▸ **Records contained in a dataset**

::::

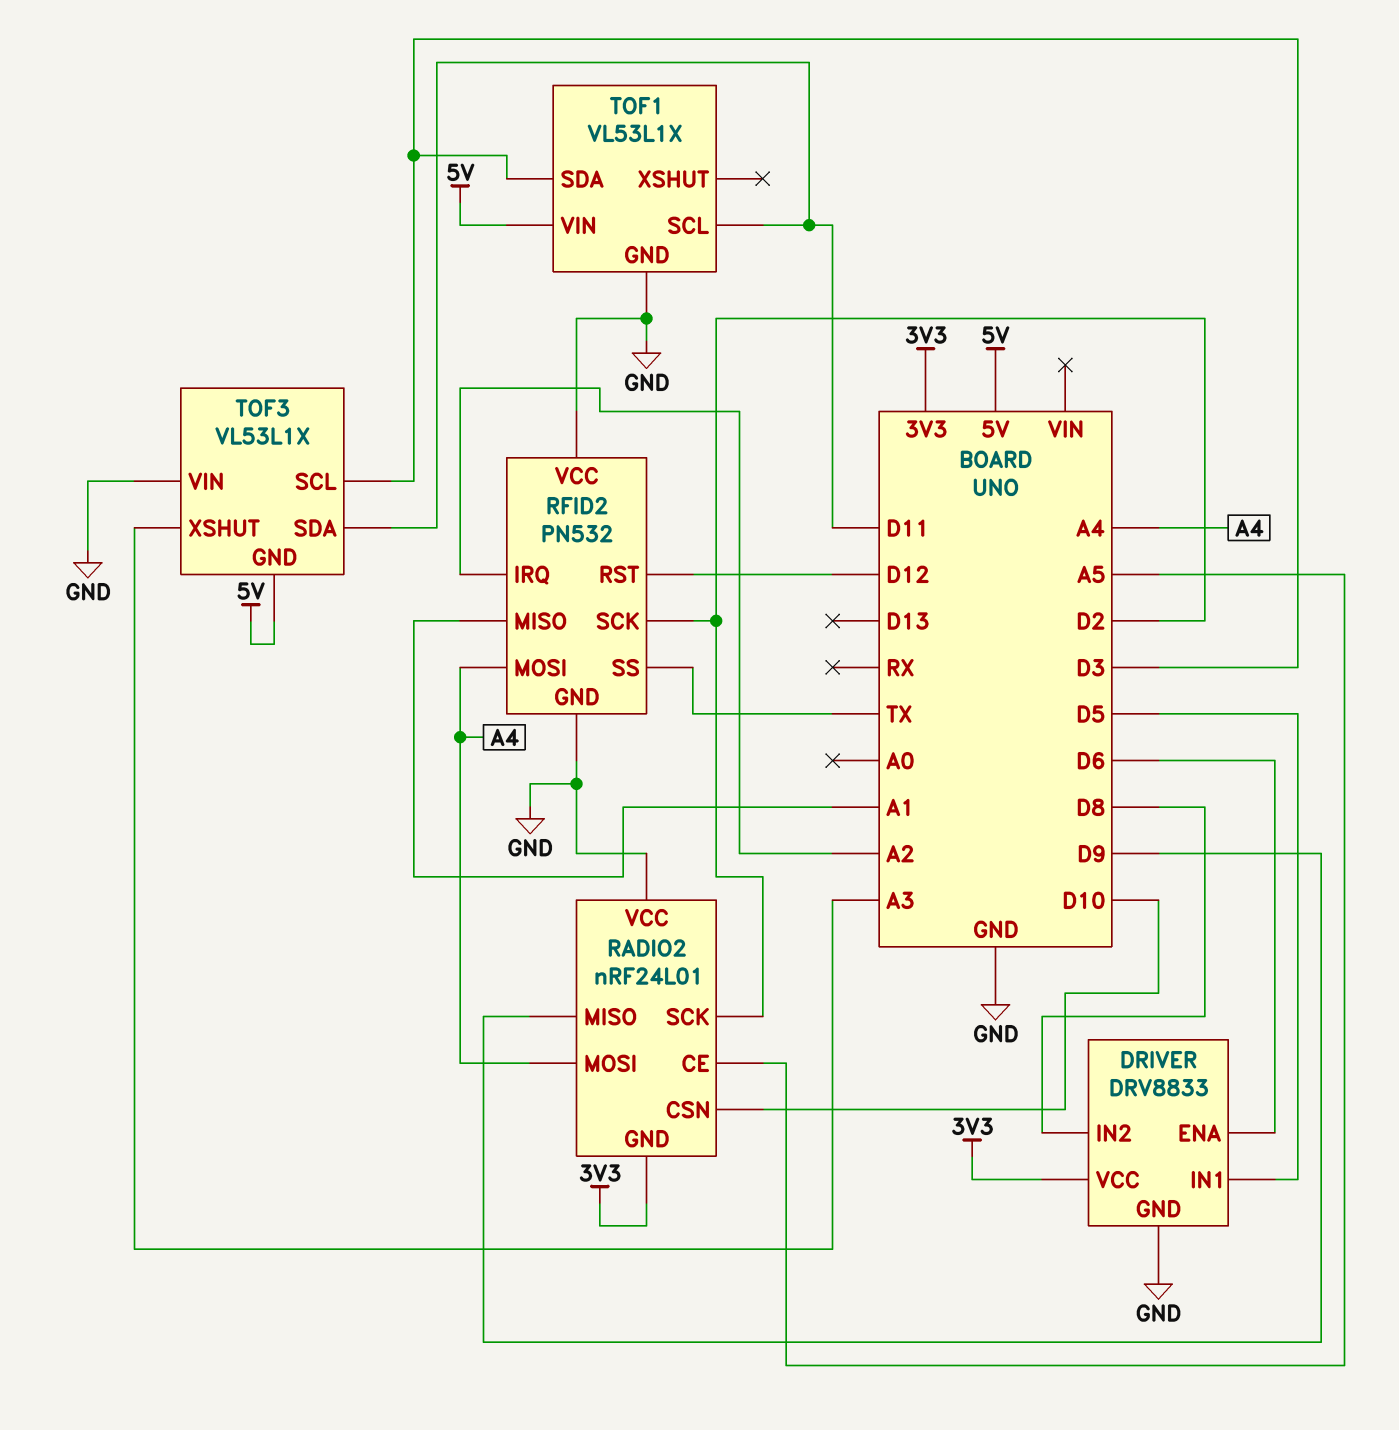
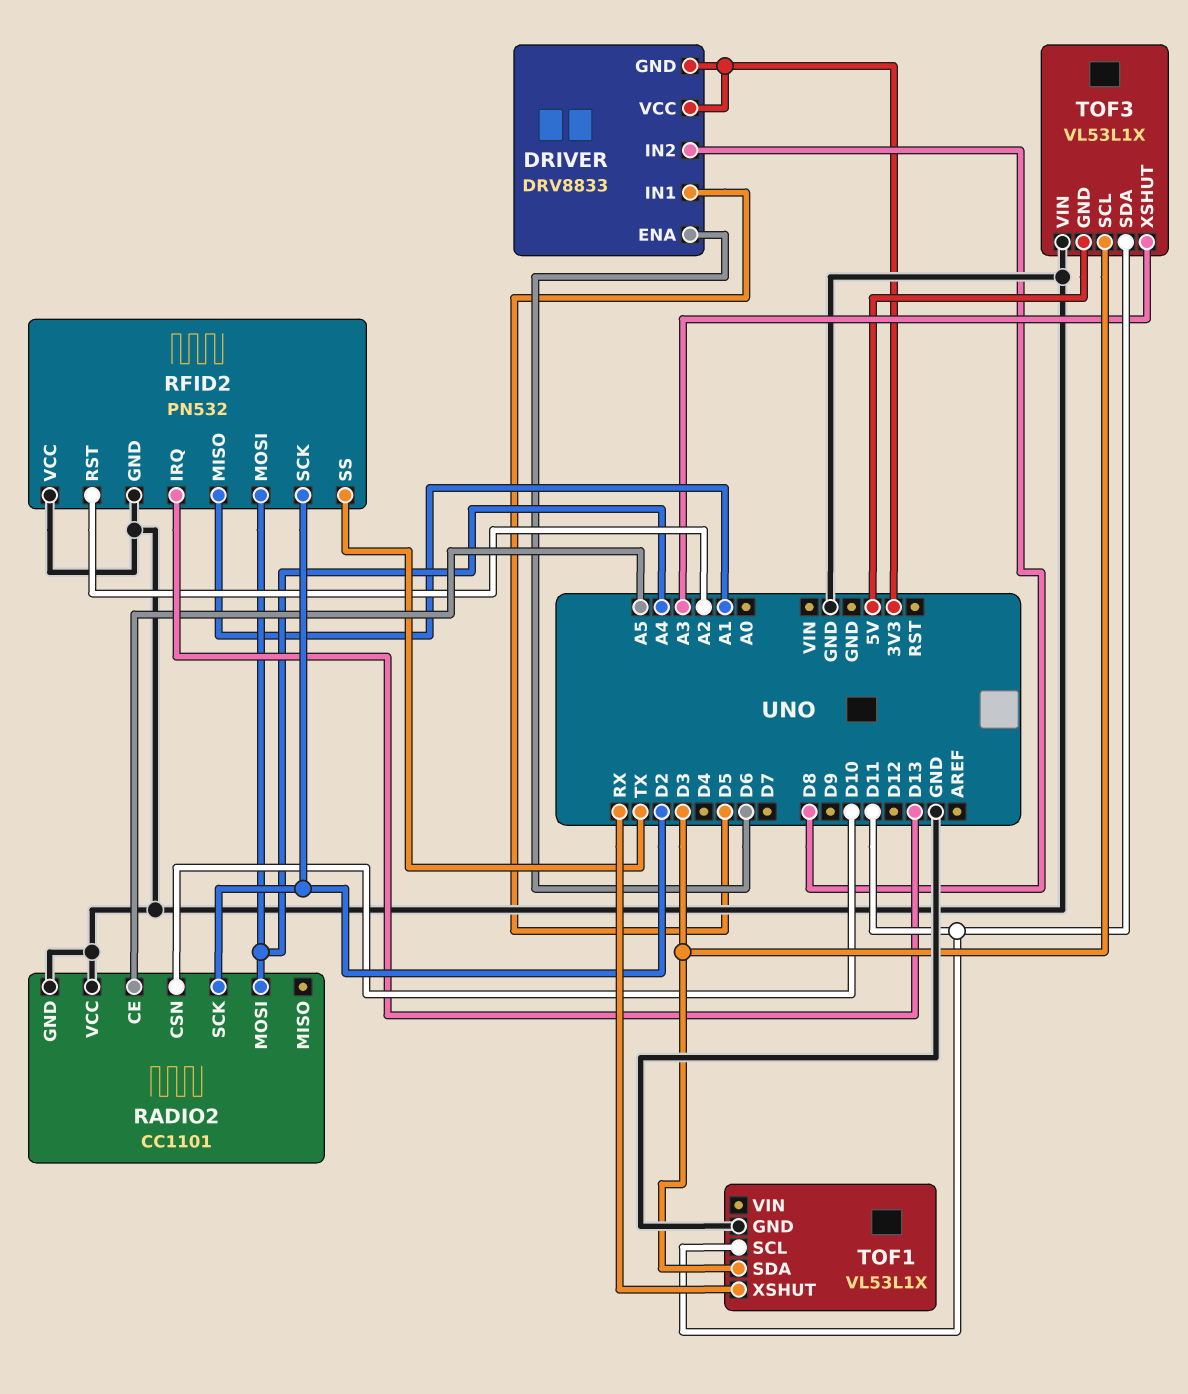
DRIVER pin GND: GND -> 3V3
RADIO2: nRF24L01 -> CC1101
RADIO2 pin GND: 3V3 -> GND
RADIO2 pin MISO: D9 -> none
RFID2 pin IRQ: A2 -> D13
RFID2 pin RST: D12 -> A2
TOF1 pin VIN: 5V -> none
TOF1 pin XSHUT: none -> RX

::::

▸ **About this exercise**
Check each line of the records above for the string "none", and report every line that has it.

▸ **Result of the exercise**
RADIO2 pin MISO: D9 -> none
TOF1 pin VIN: 5V -> none
TOF1 pin XSHUT: none -> RX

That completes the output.